Coordinate-based change listings:
══════════

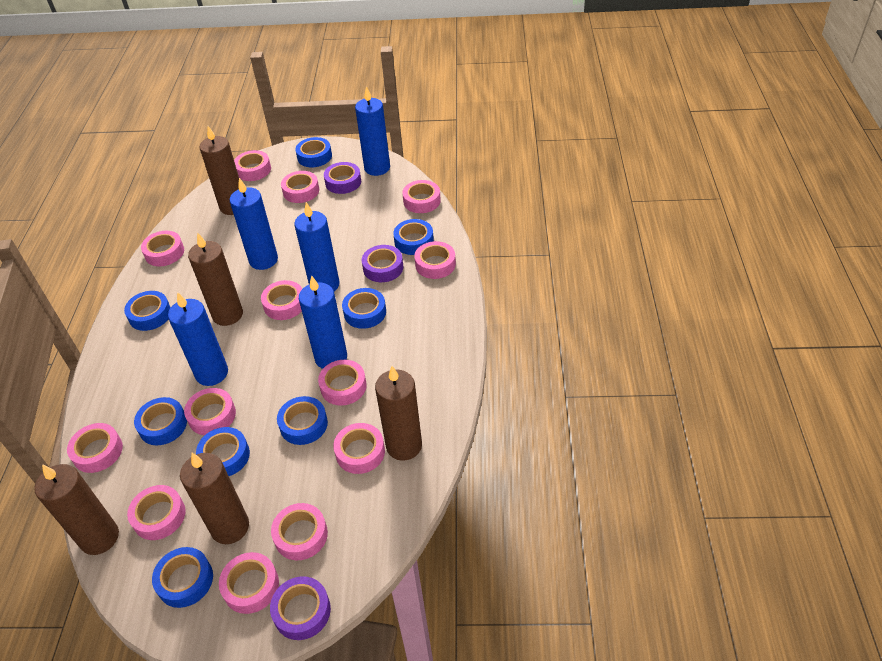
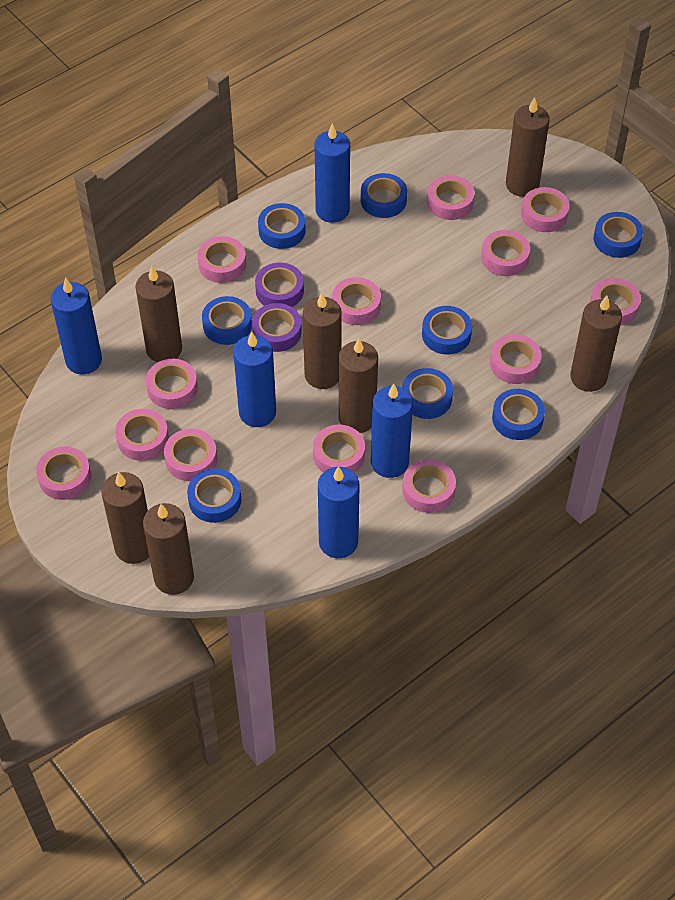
brown candle: 5 -> 7
purple tape: 3 -> 2

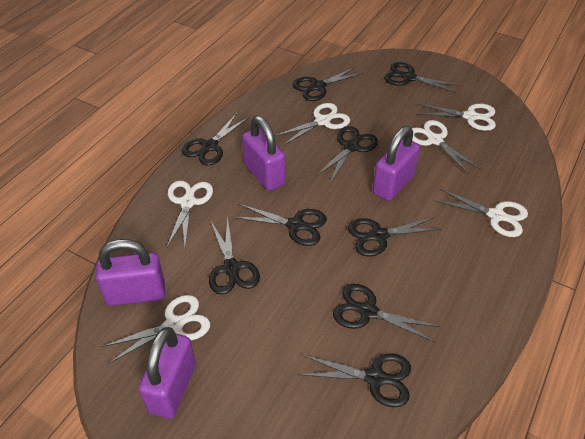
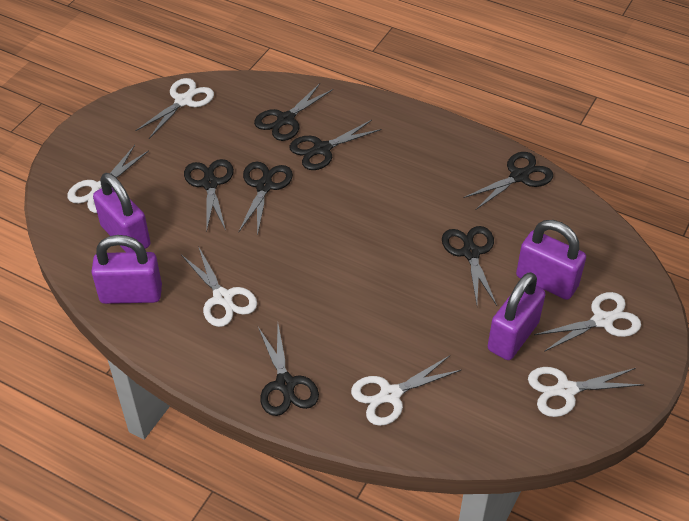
black scissors: 9 -> 7

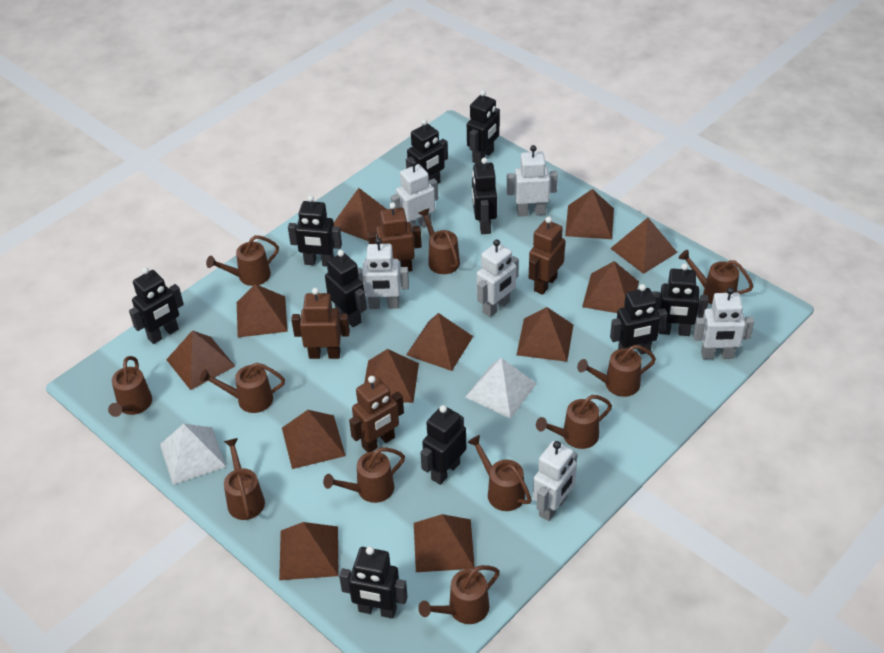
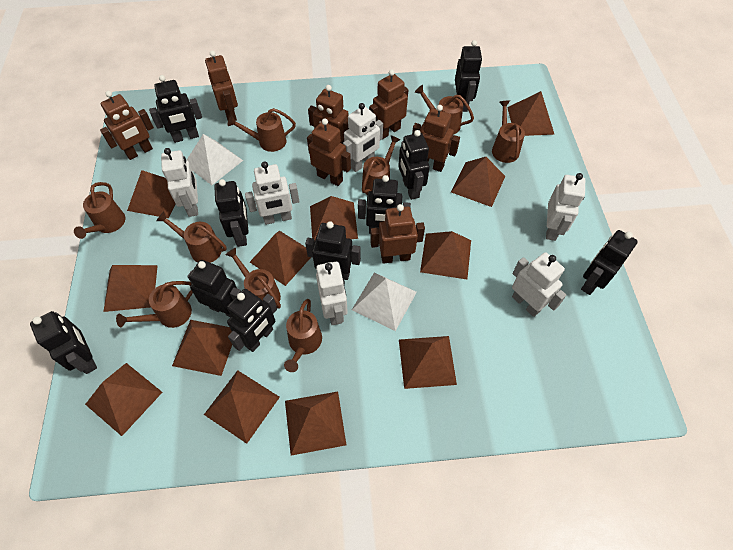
brown robot: 4 -> 7
brown watering can: 11 -> 9

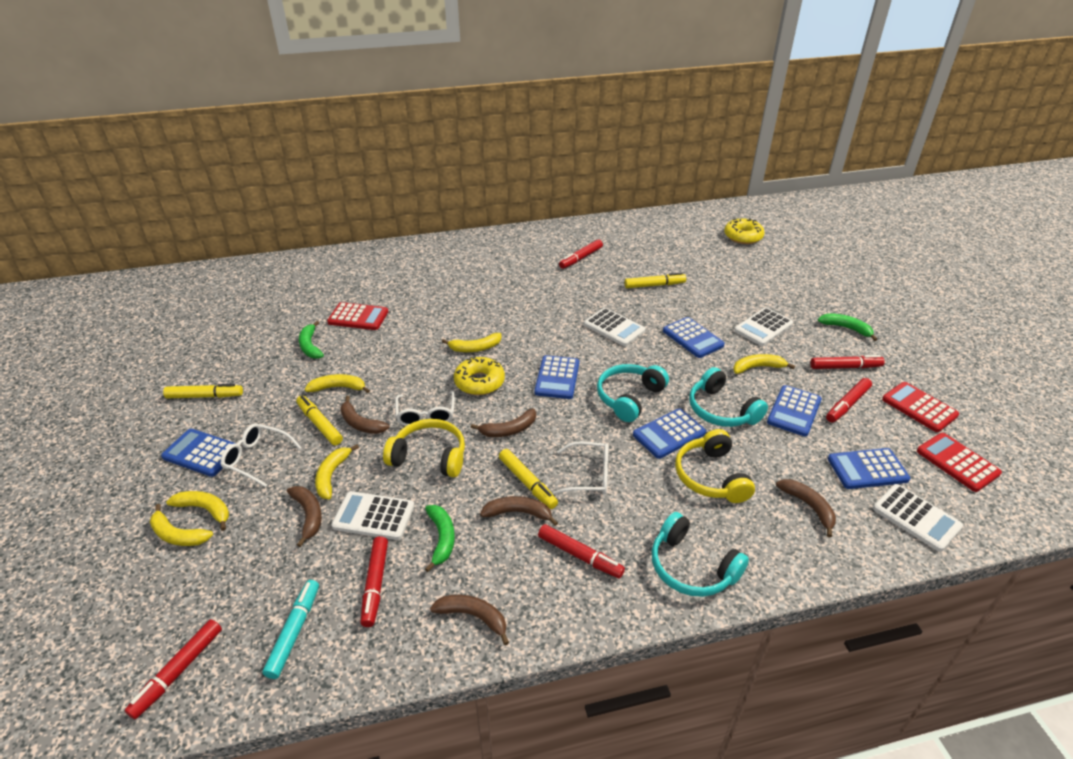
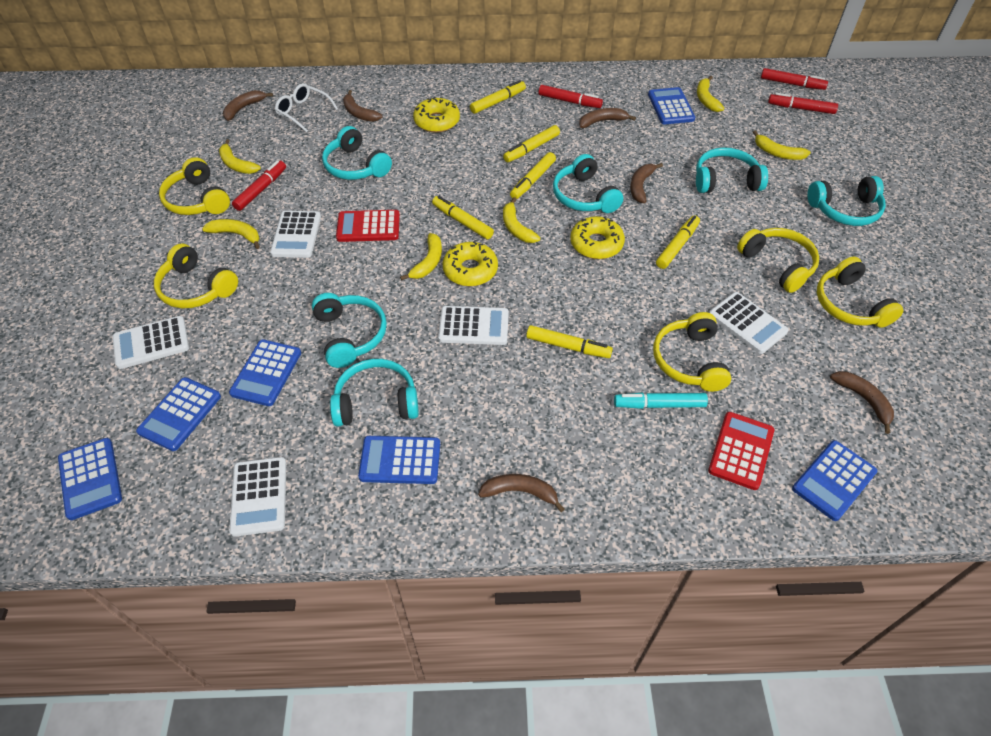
green banana: 3 -> 0
red calculator: 3 -> 2
red marker: 6 -> 4
turquoise headphones: 3 -> 6
white calculator: 4 -> 5
white glasses: 3 -> 1
yellow donut: 2 -> 3
yellow headphones: 2 -> 5
yellow marker: 4 -> 6

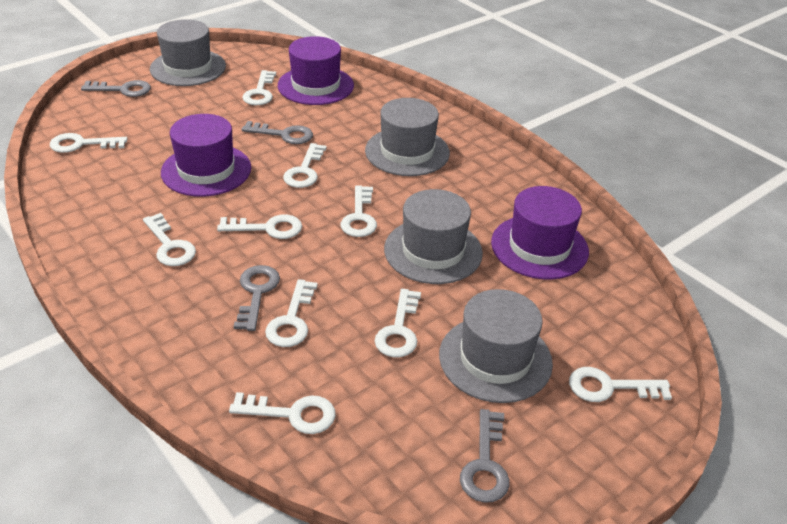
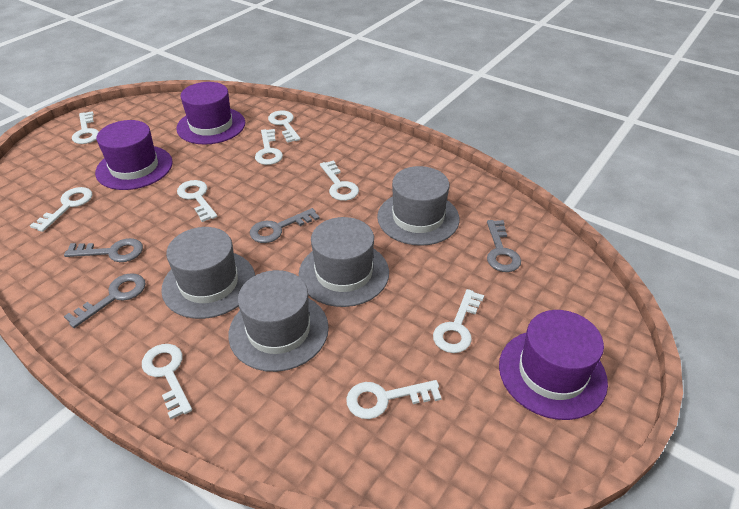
white key: 10 -> 9

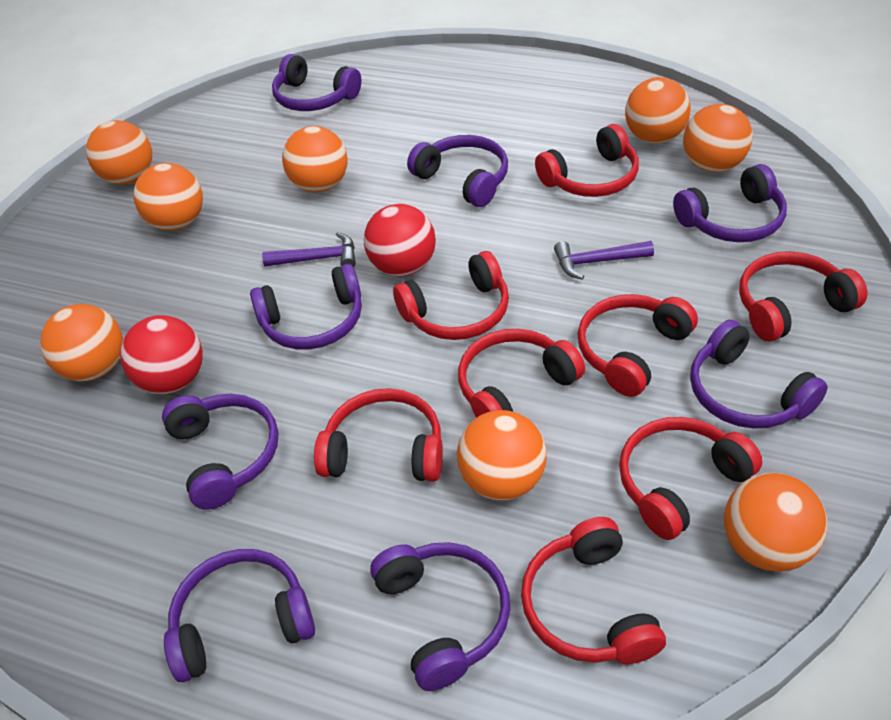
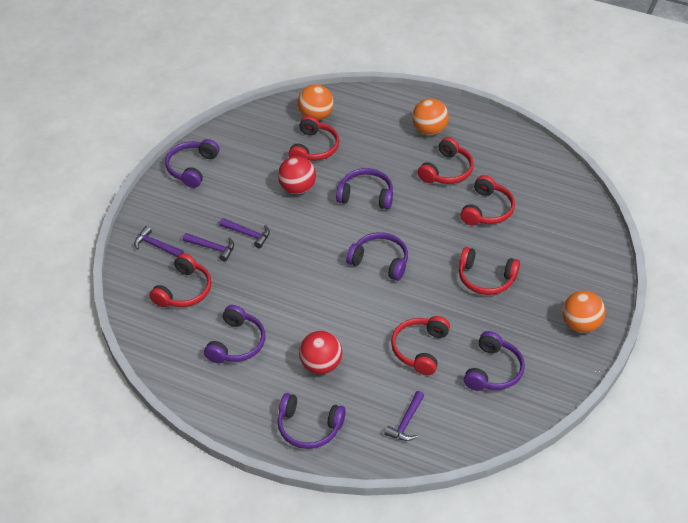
orange ball: 8 -> 3
purple hammer: 2 -> 4
purple headphones: 8 -> 6
red headphones: 8 -> 6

══════════

#### Exercise requirements:
From the first line to the last, write out the data exactly, omitting any pictures.

#### Exercise answer:
brown candle: 5 -> 7
purple tape: 3 -> 2

black scissors: 9 -> 7

brown robot: 4 -> 7
brown watering can: 11 -> 9

green banana: 3 -> 0
red calculator: 3 -> 2
red marker: 6 -> 4
turquoise headphones: 3 -> 6
white calculator: 4 -> 5
white glasses: 3 -> 1
yellow donut: 2 -> 3
yellow headphones: 2 -> 5
yellow marker: 4 -> 6

white key: 10 -> 9

orange ball: 8 -> 3
purple hammer: 2 -> 4
purple headphones: 8 -> 6
red headphones: 8 -> 6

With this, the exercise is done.